**EXERCISE AIM**
Give the number of lines in these entries that contain "VCTRL", and nothing more.

**PROVIDED RECORDS**
◆ ◆ ◆ ◆ ◆ ◆ ◆

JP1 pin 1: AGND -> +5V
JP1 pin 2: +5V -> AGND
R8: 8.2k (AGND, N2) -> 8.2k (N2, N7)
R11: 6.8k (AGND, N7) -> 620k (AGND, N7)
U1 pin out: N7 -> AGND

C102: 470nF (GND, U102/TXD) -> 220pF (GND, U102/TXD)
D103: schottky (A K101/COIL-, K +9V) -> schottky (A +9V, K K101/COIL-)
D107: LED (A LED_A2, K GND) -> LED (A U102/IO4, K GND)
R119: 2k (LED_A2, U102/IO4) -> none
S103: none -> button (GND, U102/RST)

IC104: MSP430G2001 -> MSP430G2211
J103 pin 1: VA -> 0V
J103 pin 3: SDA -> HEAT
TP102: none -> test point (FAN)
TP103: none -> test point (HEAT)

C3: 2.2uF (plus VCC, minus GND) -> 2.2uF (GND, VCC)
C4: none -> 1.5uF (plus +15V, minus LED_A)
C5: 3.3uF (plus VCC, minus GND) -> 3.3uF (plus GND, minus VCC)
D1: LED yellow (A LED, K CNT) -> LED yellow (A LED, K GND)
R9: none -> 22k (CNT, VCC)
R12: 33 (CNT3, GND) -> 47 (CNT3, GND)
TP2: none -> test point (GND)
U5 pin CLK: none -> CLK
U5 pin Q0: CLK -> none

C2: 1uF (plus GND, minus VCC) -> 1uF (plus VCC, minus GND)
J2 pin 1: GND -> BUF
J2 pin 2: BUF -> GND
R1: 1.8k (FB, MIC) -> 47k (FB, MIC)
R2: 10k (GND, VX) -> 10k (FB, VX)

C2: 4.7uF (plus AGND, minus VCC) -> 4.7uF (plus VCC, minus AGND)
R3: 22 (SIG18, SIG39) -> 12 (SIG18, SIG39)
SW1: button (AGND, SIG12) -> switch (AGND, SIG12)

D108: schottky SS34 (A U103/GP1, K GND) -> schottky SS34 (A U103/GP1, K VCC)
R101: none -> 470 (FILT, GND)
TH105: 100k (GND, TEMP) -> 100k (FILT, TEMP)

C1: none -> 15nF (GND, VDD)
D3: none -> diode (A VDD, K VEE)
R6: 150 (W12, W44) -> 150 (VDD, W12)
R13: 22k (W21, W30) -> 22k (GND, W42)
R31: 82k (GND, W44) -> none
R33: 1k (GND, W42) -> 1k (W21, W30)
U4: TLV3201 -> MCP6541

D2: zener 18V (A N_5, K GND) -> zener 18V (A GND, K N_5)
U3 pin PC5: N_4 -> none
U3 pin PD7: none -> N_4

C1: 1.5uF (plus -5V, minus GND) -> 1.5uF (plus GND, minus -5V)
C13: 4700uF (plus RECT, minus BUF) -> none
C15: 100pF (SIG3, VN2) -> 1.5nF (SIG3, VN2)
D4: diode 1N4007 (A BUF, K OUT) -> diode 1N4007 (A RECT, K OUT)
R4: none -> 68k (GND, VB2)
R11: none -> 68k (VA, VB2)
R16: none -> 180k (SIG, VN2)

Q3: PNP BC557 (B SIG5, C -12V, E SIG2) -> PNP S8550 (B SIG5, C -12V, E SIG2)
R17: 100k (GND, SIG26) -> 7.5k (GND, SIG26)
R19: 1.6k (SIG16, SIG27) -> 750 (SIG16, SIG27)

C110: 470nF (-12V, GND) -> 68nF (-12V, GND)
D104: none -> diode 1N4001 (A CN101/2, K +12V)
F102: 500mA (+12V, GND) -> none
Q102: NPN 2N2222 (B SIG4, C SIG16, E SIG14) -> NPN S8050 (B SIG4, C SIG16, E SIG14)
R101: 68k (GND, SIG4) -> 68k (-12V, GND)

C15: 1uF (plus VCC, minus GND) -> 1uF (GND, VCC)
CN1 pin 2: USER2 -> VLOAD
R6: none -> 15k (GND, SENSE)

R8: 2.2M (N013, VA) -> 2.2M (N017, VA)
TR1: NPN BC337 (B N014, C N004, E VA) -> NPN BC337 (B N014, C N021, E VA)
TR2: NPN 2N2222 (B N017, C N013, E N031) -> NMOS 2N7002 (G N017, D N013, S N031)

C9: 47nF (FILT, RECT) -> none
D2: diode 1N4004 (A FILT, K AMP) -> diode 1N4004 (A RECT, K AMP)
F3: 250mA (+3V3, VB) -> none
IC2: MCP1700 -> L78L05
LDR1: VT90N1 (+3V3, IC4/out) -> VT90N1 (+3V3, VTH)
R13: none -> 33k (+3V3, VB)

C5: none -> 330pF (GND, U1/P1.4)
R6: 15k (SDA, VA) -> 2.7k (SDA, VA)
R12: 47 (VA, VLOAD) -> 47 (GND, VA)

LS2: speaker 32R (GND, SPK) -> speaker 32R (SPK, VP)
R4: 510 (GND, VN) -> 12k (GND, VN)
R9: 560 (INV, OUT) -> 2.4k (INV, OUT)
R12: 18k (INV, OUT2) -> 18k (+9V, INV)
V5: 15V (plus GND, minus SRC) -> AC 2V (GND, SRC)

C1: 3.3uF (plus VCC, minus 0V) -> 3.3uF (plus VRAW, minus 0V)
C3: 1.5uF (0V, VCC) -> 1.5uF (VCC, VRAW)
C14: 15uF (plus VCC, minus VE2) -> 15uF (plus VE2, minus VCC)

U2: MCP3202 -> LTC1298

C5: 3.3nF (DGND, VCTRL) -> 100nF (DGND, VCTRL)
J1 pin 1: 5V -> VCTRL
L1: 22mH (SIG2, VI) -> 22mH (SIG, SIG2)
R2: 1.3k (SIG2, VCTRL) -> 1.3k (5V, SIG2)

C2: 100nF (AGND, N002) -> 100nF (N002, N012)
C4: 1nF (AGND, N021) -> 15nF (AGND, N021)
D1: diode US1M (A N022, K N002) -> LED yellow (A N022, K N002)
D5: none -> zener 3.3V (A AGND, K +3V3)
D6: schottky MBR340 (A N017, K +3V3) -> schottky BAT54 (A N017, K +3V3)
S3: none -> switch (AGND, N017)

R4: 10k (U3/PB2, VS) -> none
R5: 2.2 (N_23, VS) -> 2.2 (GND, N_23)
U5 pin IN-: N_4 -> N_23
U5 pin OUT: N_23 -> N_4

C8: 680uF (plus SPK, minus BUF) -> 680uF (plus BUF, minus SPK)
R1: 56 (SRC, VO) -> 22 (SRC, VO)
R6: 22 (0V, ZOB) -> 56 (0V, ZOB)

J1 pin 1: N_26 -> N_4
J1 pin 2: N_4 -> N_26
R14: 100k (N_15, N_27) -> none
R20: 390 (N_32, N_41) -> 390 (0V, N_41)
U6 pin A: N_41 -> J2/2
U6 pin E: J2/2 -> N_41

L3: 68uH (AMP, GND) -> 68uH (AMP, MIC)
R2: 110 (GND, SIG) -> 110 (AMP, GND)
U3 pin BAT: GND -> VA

◆ ◆ ◆ ◆ ◆ ◆ ◆

**ANSWER SPACE**
3